(Scene difference descriptions)
---

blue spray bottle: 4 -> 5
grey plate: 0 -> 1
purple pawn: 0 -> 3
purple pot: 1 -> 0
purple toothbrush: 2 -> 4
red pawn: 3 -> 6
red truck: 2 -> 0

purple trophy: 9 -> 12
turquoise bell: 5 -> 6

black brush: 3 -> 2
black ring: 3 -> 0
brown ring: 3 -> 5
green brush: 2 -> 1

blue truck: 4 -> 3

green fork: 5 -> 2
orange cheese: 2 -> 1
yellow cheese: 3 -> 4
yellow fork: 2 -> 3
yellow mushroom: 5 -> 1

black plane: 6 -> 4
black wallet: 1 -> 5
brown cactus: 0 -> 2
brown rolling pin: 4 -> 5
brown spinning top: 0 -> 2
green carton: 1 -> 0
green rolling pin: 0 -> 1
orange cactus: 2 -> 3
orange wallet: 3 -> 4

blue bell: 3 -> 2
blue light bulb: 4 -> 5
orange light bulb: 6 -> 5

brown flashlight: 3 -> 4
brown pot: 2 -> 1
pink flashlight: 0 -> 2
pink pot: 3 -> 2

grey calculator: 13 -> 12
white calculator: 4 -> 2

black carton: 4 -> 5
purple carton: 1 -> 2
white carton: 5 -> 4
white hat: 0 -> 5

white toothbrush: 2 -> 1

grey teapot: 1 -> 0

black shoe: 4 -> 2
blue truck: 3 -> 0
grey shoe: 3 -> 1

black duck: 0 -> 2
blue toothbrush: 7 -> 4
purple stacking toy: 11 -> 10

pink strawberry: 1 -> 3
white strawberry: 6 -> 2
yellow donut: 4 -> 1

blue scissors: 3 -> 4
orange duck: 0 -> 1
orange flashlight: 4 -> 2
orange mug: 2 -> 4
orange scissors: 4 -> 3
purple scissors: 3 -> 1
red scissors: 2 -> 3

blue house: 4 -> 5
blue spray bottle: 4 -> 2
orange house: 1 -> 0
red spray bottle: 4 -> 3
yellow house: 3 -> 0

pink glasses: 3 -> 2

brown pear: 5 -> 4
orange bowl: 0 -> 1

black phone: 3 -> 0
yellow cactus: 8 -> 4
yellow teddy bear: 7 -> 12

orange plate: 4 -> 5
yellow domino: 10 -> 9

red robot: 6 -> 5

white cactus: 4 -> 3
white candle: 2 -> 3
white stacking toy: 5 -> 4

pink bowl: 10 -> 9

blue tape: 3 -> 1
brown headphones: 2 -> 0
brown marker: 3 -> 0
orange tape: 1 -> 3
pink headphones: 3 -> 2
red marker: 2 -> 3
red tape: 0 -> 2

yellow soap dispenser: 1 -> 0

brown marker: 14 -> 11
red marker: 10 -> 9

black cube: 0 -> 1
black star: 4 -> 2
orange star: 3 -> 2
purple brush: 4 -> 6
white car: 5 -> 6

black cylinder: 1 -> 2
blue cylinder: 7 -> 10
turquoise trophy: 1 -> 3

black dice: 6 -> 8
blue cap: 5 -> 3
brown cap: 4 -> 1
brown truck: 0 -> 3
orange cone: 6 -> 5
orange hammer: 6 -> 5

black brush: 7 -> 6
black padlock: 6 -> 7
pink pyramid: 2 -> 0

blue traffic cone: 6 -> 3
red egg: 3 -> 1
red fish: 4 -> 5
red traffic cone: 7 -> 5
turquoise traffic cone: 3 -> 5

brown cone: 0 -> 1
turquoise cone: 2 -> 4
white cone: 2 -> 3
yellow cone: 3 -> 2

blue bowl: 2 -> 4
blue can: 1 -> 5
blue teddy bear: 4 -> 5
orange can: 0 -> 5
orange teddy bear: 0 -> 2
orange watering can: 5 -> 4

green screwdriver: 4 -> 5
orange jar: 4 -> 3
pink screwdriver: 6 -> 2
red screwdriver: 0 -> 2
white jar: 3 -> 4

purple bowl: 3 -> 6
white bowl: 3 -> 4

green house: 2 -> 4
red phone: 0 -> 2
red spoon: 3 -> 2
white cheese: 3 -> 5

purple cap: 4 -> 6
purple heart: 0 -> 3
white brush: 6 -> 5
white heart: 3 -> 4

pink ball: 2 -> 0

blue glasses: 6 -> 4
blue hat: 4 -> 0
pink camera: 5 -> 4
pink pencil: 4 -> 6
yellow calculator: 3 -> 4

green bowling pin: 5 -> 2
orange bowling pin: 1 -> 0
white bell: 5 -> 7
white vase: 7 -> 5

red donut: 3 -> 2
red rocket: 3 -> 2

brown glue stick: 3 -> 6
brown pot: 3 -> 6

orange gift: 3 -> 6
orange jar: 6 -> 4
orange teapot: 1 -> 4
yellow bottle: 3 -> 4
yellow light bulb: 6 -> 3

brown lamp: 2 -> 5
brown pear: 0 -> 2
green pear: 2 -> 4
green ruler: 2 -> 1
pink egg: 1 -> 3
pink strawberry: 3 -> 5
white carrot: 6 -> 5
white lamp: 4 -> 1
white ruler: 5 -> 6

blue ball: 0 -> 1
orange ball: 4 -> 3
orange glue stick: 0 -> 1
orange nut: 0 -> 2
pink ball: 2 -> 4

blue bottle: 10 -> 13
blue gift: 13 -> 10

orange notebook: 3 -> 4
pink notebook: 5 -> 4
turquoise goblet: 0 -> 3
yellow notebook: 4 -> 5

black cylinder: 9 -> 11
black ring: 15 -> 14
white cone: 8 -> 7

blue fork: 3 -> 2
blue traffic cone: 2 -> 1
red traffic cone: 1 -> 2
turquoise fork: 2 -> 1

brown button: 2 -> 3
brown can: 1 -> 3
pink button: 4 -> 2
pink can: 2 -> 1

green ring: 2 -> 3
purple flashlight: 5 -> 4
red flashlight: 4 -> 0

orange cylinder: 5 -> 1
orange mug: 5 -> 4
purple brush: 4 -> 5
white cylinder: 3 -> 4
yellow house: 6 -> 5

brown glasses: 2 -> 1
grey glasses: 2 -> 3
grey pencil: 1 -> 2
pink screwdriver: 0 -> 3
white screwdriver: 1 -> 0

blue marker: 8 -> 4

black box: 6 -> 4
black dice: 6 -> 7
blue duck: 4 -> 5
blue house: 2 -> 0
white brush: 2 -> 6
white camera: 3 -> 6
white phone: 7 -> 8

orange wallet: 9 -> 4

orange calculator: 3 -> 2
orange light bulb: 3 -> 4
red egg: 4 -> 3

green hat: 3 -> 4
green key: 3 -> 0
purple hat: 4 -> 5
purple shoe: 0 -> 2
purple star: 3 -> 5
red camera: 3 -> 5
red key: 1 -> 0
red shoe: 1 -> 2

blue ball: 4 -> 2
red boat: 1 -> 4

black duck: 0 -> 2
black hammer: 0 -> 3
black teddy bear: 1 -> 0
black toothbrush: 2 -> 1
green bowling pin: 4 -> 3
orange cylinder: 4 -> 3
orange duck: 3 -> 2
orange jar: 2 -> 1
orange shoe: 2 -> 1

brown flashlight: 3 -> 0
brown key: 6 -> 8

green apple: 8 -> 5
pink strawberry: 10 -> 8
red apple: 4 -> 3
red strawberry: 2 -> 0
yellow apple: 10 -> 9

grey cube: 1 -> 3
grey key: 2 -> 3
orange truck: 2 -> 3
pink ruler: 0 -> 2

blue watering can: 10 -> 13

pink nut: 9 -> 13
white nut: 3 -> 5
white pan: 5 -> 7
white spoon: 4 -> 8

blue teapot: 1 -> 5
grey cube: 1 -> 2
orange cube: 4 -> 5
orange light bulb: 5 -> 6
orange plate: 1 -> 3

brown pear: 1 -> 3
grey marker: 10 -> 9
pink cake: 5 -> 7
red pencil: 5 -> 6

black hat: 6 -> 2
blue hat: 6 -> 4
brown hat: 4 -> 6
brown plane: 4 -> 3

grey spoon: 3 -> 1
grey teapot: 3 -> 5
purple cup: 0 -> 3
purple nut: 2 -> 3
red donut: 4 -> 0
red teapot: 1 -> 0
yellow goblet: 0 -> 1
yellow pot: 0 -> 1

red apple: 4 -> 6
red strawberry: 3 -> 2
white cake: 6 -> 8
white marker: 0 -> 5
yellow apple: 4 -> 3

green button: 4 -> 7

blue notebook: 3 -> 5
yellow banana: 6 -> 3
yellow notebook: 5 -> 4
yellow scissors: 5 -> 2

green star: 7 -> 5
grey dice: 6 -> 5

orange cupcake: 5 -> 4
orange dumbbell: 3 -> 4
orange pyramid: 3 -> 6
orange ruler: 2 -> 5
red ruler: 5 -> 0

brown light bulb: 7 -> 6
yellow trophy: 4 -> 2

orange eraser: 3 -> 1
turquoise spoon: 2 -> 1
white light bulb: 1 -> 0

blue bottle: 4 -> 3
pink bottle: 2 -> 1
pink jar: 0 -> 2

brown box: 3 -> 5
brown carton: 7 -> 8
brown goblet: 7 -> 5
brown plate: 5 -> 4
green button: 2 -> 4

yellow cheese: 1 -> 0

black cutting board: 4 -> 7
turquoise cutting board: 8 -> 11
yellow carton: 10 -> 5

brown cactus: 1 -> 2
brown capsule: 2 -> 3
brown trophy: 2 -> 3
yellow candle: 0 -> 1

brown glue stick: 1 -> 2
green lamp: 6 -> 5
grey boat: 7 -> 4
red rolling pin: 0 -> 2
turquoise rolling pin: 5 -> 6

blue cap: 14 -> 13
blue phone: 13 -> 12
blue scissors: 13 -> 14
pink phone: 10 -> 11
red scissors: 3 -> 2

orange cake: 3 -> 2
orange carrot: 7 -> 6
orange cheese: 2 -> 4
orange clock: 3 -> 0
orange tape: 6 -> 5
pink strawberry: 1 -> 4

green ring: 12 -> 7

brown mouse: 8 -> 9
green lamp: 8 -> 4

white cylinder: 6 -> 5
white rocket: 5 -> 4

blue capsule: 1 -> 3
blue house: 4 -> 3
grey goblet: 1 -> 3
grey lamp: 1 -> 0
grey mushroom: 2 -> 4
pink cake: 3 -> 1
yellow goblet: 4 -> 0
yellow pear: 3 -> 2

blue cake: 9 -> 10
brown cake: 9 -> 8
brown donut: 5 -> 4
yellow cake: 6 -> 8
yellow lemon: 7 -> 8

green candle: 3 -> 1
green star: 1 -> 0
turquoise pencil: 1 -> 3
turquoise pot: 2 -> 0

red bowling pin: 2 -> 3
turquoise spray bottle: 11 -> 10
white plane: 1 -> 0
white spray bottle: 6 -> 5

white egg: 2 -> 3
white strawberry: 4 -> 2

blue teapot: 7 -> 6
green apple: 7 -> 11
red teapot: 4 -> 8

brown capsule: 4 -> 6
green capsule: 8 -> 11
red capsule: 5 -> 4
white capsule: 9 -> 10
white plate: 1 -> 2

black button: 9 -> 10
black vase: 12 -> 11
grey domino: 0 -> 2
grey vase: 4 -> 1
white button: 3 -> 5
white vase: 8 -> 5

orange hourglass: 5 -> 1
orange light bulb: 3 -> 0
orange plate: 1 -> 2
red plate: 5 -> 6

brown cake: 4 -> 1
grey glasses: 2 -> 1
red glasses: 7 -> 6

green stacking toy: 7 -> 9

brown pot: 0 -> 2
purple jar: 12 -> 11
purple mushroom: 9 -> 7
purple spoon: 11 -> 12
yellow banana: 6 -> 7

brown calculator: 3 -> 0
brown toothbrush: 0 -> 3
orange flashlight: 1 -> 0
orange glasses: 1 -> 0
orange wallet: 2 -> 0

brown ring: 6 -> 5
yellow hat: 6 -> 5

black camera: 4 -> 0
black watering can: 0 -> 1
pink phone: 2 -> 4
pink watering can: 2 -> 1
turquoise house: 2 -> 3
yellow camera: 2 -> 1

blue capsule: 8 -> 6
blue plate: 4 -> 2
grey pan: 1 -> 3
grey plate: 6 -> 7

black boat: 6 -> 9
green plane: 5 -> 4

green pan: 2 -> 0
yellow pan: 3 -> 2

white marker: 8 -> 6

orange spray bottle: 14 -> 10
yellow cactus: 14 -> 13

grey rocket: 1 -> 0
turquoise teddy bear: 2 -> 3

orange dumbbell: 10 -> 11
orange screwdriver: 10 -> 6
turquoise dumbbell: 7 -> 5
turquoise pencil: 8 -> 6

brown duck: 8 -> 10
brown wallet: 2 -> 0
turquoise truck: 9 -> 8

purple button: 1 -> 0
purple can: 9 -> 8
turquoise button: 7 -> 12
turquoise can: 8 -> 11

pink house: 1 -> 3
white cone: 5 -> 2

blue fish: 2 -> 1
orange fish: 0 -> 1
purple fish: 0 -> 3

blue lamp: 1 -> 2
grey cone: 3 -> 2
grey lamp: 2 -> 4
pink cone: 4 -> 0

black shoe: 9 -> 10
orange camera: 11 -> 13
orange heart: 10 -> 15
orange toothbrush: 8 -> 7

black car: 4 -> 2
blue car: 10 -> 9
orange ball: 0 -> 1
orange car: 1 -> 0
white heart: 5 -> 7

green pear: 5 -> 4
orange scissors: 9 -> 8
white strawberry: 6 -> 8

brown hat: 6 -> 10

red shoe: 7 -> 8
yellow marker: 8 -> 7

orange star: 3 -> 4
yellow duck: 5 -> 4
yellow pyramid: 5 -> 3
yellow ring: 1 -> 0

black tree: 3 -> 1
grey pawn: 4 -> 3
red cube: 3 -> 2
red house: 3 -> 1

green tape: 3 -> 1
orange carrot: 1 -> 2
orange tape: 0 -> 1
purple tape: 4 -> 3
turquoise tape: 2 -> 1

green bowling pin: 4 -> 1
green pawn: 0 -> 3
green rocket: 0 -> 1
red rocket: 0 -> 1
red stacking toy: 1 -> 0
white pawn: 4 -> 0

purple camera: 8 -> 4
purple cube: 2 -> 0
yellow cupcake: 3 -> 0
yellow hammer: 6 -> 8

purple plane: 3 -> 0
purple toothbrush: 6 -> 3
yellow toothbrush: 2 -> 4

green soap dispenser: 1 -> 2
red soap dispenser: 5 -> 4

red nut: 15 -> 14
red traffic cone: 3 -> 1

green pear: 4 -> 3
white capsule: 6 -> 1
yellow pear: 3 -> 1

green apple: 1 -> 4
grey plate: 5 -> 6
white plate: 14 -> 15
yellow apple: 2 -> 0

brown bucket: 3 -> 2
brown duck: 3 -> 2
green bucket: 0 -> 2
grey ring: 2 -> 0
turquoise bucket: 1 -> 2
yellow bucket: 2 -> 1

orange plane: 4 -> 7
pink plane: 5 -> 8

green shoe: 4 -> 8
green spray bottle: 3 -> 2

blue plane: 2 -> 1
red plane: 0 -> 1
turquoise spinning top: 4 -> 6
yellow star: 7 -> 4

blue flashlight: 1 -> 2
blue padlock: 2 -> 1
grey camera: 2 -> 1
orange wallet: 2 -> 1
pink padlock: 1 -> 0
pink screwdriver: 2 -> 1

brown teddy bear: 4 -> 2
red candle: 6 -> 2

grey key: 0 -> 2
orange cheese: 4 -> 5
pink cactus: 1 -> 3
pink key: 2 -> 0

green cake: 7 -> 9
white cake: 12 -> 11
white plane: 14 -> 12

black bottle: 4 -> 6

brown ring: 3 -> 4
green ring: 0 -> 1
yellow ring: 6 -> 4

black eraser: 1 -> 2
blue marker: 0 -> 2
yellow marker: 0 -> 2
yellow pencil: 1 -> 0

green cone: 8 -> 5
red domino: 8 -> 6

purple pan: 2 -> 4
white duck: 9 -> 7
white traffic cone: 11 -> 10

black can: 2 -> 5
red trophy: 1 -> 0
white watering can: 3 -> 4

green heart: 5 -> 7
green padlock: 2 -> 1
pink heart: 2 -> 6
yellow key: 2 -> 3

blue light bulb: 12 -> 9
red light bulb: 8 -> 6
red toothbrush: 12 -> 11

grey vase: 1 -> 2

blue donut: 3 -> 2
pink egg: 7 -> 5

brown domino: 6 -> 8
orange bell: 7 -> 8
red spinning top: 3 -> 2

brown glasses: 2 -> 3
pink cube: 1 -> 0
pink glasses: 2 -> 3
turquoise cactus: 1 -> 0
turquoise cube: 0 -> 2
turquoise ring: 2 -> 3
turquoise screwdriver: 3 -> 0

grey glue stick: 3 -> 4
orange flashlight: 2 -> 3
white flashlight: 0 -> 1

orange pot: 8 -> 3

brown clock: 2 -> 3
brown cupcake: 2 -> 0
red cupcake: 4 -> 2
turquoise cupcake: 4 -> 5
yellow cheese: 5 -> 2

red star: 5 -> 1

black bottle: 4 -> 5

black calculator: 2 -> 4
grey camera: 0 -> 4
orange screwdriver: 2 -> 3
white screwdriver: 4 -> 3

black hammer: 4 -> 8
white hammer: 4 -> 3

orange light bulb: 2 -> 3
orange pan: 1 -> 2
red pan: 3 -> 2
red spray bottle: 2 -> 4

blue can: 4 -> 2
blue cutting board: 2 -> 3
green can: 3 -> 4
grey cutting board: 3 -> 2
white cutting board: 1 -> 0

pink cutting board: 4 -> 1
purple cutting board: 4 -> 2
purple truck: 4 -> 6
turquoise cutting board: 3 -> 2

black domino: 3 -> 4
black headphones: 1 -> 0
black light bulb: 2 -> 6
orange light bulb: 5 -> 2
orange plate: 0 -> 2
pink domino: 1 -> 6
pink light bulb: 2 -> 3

---

## BRIEF
Copy exactly the stretch of data above from the line with "yellow apple: 4 -> 3" through the line with "green candle: 3 -> 1", and omit all other lines.

## EXPECTED OUTPUT
yellow apple: 4 -> 3

green button: 4 -> 7

blue notebook: 3 -> 5
yellow banana: 6 -> 3
yellow notebook: 5 -> 4
yellow scissors: 5 -> 2

green star: 7 -> 5
grey dice: 6 -> 5

orange cupcake: 5 -> 4
orange dumbbell: 3 -> 4
orange pyramid: 3 -> 6
orange ruler: 2 -> 5
red ruler: 5 -> 0

brown light bulb: 7 -> 6
yellow trophy: 4 -> 2

orange eraser: 3 -> 1
turquoise spoon: 2 -> 1
white light bulb: 1 -> 0

blue bottle: 4 -> 3
pink bottle: 2 -> 1
pink jar: 0 -> 2

brown box: 3 -> 5
brown carton: 7 -> 8
brown goblet: 7 -> 5
brown plate: 5 -> 4
green button: 2 -> 4

yellow cheese: 1 -> 0

black cutting board: 4 -> 7
turquoise cutting board: 8 -> 11
yellow carton: 10 -> 5

brown cactus: 1 -> 2
brown capsule: 2 -> 3
brown trophy: 2 -> 3
yellow candle: 0 -> 1

brown glue stick: 1 -> 2
green lamp: 6 -> 5
grey boat: 7 -> 4
red rolling pin: 0 -> 2
turquoise rolling pin: 5 -> 6

blue cap: 14 -> 13
blue phone: 13 -> 12
blue scissors: 13 -> 14
pink phone: 10 -> 11
red scissors: 3 -> 2

orange cake: 3 -> 2
orange carrot: 7 -> 6
orange cheese: 2 -> 4
orange clock: 3 -> 0
orange tape: 6 -> 5
pink strawberry: 1 -> 4

green ring: 12 -> 7

brown mouse: 8 -> 9
green lamp: 8 -> 4

white cylinder: 6 -> 5
white rocket: 5 -> 4

blue capsule: 1 -> 3
blue house: 4 -> 3
grey goblet: 1 -> 3
grey lamp: 1 -> 0
grey mushroom: 2 -> 4
pink cake: 3 -> 1
yellow goblet: 4 -> 0
yellow pear: 3 -> 2

blue cake: 9 -> 10
brown cake: 9 -> 8
brown donut: 5 -> 4
yellow cake: 6 -> 8
yellow lemon: 7 -> 8

green candle: 3 -> 1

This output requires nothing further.